→ STORED RECORDS:

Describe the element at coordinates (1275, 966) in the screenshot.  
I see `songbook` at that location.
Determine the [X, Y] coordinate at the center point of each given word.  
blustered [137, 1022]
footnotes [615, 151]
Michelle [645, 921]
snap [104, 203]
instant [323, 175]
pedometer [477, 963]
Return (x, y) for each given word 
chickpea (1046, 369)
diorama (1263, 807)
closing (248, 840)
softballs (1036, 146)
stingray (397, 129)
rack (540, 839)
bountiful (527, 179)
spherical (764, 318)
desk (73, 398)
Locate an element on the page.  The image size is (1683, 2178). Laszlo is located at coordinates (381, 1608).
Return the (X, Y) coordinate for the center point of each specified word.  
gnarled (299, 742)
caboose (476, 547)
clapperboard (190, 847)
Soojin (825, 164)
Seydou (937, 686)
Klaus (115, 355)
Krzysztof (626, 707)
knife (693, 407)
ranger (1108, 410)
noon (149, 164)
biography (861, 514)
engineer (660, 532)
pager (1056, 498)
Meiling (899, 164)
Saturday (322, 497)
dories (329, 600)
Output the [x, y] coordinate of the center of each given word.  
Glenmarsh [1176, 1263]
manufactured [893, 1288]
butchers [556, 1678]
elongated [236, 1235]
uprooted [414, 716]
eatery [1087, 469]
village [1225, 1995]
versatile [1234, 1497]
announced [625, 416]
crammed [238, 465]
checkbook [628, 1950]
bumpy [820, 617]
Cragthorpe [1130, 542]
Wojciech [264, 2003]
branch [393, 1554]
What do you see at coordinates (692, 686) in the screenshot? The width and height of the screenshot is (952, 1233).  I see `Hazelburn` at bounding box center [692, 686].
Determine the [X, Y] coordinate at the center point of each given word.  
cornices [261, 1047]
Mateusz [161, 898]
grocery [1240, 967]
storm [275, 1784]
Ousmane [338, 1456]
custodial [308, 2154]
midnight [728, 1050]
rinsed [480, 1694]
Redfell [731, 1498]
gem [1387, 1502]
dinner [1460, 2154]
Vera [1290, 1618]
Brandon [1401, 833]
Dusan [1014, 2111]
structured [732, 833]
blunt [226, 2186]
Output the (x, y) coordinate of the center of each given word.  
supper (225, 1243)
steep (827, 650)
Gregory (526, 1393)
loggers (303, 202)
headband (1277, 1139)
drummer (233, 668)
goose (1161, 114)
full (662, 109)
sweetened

→ EXERCISE TASK:
Please copy the items above without any change, from their first line through the line containing "village [1225, 1995]", including both of those lines.

→ EXPECTED OUTPUT:
Describe the element at coordinates (1275, 966) in the screenshot.  
I see `songbook` at that location.
Determine the [X, Y] coordinate at the center point of each given word.  
blustered [137, 1022]
footnotes [615, 151]
Michelle [645, 921]
snap [104, 203]
instant [323, 175]
pedometer [477, 963]
Return (x, y) for each given word 
chickpea (1046, 369)
diorama (1263, 807)
closing (248, 840)
softballs (1036, 146)
stingray (397, 129)
rack (540, 839)
bountiful (527, 179)
spherical (764, 318)
desk (73, 398)
Locate an element on the page.  The image size is (1683, 2178). Laszlo is located at coordinates (381, 1608).
Return the (X, Y) coordinate for the center point of each specified word.  
gnarled (299, 742)
caboose (476, 547)
clapperboard (190, 847)
Soojin (825, 164)
Seydou (937, 686)
Klaus (115, 355)
Krzysztof (626, 707)
knife (693, 407)
ranger (1108, 410)
noon (149, 164)
biography (861, 514)
engineer (660, 532)
pager (1056, 498)
Meiling (899, 164)
Saturday (322, 497)
dories (329, 600)
Output the [x, y] coordinate of the center of each given word.  
Glenmarsh [1176, 1263]
manufactured [893, 1288]
butchers [556, 1678]
elongated [236, 1235]
uprooted [414, 716]
eatery [1087, 469]
village [1225, 1995]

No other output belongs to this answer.